▶ _RECORDS FOR PROCESSING_
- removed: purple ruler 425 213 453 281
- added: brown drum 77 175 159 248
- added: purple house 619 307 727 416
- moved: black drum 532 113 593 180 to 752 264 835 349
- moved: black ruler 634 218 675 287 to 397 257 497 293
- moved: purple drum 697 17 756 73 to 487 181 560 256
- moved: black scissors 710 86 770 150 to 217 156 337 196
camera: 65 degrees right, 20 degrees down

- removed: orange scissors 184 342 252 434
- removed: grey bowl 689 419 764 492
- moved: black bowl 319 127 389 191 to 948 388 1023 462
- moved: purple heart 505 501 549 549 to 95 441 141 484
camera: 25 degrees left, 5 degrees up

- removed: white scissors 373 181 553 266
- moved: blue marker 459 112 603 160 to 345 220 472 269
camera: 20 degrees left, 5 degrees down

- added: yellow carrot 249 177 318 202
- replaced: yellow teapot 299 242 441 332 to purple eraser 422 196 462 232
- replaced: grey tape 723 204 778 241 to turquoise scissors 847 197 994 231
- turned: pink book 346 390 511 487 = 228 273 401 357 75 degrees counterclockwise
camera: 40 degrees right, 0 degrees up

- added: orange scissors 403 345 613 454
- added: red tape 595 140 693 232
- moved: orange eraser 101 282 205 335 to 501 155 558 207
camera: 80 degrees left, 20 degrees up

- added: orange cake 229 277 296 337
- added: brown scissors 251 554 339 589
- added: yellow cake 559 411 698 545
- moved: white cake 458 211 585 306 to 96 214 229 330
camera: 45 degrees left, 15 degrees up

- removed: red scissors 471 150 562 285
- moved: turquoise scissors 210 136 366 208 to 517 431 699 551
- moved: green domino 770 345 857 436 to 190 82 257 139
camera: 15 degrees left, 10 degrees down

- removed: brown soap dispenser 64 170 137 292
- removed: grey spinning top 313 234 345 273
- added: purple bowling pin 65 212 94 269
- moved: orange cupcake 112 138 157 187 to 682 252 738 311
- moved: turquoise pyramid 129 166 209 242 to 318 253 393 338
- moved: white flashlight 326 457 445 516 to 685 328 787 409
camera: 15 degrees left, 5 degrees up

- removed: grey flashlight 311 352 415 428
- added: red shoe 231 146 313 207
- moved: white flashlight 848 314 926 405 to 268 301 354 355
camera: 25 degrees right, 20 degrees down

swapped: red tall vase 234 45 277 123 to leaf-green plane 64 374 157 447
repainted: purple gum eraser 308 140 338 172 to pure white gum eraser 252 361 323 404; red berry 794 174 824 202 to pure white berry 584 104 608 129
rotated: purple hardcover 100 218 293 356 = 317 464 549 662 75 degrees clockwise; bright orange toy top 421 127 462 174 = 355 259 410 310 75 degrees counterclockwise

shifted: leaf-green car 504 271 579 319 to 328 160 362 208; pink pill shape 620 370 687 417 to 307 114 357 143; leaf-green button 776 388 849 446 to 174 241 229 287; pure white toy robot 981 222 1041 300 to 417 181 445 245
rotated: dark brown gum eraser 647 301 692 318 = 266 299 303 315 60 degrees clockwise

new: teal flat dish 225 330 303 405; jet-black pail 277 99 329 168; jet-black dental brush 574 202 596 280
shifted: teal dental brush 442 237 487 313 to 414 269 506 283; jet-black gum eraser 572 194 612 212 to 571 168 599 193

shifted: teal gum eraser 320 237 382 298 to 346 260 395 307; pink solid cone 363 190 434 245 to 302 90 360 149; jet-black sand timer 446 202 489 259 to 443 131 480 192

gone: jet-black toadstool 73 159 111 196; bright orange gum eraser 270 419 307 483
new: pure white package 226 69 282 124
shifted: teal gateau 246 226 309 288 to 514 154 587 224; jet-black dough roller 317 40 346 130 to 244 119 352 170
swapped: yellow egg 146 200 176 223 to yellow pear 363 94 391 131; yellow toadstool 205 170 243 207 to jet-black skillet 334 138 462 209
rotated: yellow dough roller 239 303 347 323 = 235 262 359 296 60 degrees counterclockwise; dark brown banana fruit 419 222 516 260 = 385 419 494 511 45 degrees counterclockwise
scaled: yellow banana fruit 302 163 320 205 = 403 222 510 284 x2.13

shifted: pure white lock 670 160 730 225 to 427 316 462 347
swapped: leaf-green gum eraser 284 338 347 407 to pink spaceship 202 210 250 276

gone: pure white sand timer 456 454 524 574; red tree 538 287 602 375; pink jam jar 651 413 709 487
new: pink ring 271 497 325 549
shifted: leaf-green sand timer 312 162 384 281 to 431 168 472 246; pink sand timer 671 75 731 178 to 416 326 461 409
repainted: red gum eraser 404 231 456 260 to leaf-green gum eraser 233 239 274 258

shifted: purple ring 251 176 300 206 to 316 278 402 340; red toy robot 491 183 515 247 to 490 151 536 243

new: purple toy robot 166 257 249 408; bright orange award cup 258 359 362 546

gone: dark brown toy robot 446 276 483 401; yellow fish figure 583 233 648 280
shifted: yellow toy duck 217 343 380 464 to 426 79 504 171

▶ _WHAT IS BEING ASKED_
The lines above from the one containing "- moved: black drum" through the one containing "- moved: black scissors" are to be set down exactly, and no others.

▶ _RESPONSE TO THE TASK_
- moved: black drum 532 113 593 180 to 752 264 835 349
- moved: black ruler 634 218 675 287 to 397 257 497 293
- moved: purple drum 697 17 756 73 to 487 181 560 256
- moved: black scissors 710 86 770 150 to 217 156 337 196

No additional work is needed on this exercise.